### THE DATA
***

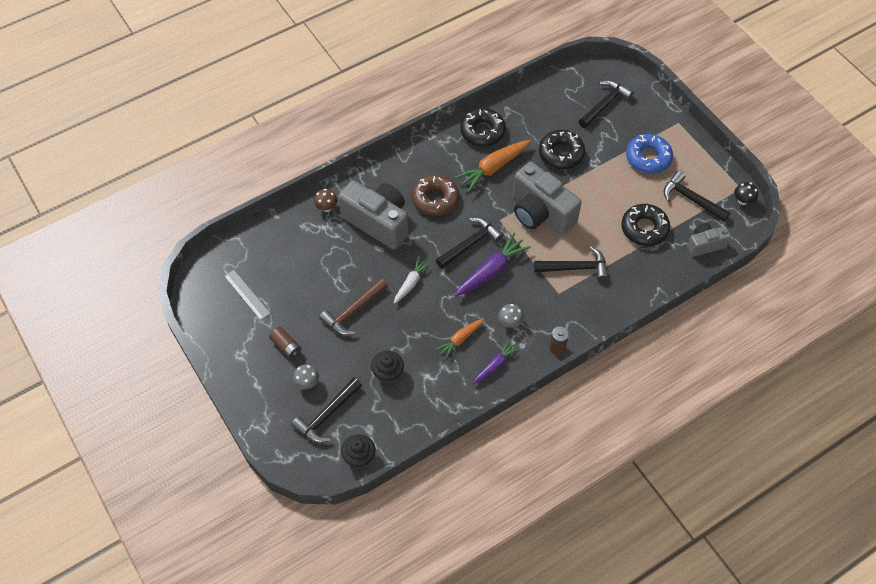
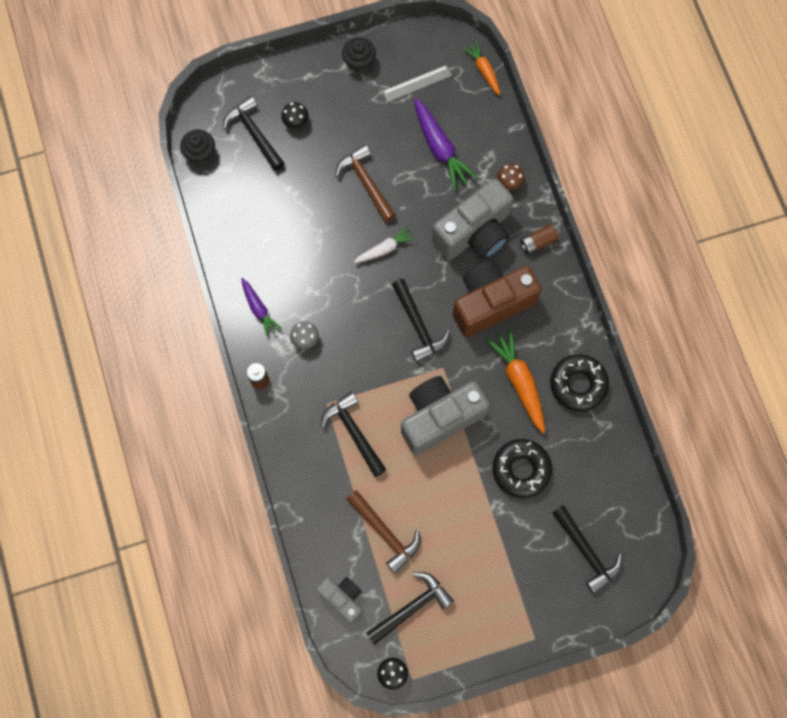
camera: 105 degrees right, 15 degrees up
(286, 346) = (343, 110): brown battery -> brown battery (537, 242)
(307, 383) = (296, 122): grey mushroom -> black mushroom
(388, 373) = (283, 201): black cupcake -> black cupcake (359, 62)
(411, 283) = (384, 249): white carrot -> white carrot turned 75 degrees counterclockwise
(435, 199) = (491, 303): brown donut -> brown camera
(460, 339) = (300, 282): orange carrot -> orange carrot (484, 71)
(491, 271) = (376, 338): purple carrot -> purple carrot (440, 147)
(575, 268) = (354, 433): black hammer -> black hammer turned 135 degrees clockwise
(644, 228) = (385, 533): black donut -> brown hammer
(648, 158) = (488, 577): blue donut -> none
(705, 245) = (342, 598): grey camera -> grey camera turned 45 degrees counterclockwise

***

### HOW TO COMPLETE THIS TASK
Filter the entries above and copy only the lines that hold "degrees".

### TASK RESULT
camera: 105 degrees right, 15 degrees up
(411, 283) = (384, 249): white carrot -> white carrot turned 75 degrees counterclockwise
(575, 268) = (354, 433): black hammer -> black hammer turned 135 degrees clockwise
(705, 245) = (342, 598): grey camera -> grey camera turned 45 degrees counterclockwise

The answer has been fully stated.